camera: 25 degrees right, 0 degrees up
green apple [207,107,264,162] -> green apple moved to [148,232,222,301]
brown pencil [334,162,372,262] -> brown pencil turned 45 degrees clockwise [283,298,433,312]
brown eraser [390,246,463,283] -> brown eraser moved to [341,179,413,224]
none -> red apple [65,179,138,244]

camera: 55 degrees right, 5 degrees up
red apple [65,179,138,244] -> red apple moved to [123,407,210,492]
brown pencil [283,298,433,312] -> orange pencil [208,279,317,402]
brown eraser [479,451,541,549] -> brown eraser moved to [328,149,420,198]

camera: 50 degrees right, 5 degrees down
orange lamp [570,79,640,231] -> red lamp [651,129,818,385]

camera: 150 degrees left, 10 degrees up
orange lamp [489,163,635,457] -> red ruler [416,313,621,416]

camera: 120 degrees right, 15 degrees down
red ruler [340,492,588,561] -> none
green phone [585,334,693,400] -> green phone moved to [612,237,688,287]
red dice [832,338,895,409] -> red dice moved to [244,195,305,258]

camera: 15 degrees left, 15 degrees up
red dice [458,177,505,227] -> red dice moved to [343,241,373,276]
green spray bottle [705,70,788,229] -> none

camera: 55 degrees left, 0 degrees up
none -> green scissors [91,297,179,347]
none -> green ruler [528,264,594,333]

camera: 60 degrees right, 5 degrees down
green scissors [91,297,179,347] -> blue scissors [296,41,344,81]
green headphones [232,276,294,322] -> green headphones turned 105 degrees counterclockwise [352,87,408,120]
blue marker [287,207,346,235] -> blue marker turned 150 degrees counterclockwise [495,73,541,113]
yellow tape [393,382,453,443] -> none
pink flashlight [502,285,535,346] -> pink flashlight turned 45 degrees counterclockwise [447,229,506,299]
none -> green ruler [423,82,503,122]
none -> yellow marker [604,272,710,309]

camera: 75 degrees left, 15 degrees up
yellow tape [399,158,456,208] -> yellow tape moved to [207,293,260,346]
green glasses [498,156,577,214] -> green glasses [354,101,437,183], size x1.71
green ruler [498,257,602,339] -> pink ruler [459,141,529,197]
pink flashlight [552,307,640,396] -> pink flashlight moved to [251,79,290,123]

→ **Assignment**
Your answer consists solely of the lines from the top of the records above through the line that contains "green scissors [91,297,179,347] ->", each echoed exactly.

→ **Response box**
camera: 25 degrees right, 0 degrees up
green apple [207,107,264,162] -> green apple moved to [148,232,222,301]
brown pencil [334,162,372,262] -> brown pencil turned 45 degrees clockwise [283,298,433,312]
brown eraser [390,246,463,283] -> brown eraser moved to [341,179,413,224]
none -> red apple [65,179,138,244]

camera: 55 degrees right, 5 degrees up
red apple [65,179,138,244] -> red apple moved to [123,407,210,492]
brown pencil [283,298,433,312] -> orange pencil [208,279,317,402]
brown eraser [479,451,541,549] -> brown eraser moved to [328,149,420,198]

camera: 50 degrees right, 5 degrees down
orange lamp [570,79,640,231] -> red lamp [651,129,818,385]

camera: 150 degrees left, 10 degrees up
orange lamp [489,163,635,457] -> red ruler [416,313,621,416]

camera: 120 degrees right, 15 degrees down
red ruler [340,492,588,561] -> none
green phone [585,334,693,400] -> green phone moved to [612,237,688,287]
red dice [832,338,895,409] -> red dice moved to [244,195,305,258]

camera: 15 degrees left, 15 degrees up
red dice [458,177,505,227] -> red dice moved to [343,241,373,276]
green spray bottle [705,70,788,229] -> none

camera: 55 degrees left, 0 degrees up
none -> green scissors [91,297,179,347]
none -> green ruler [528,264,594,333]

camera: 60 degrees right, 5 degrees down
green scissors [91,297,179,347] -> blue scissors [296,41,344,81]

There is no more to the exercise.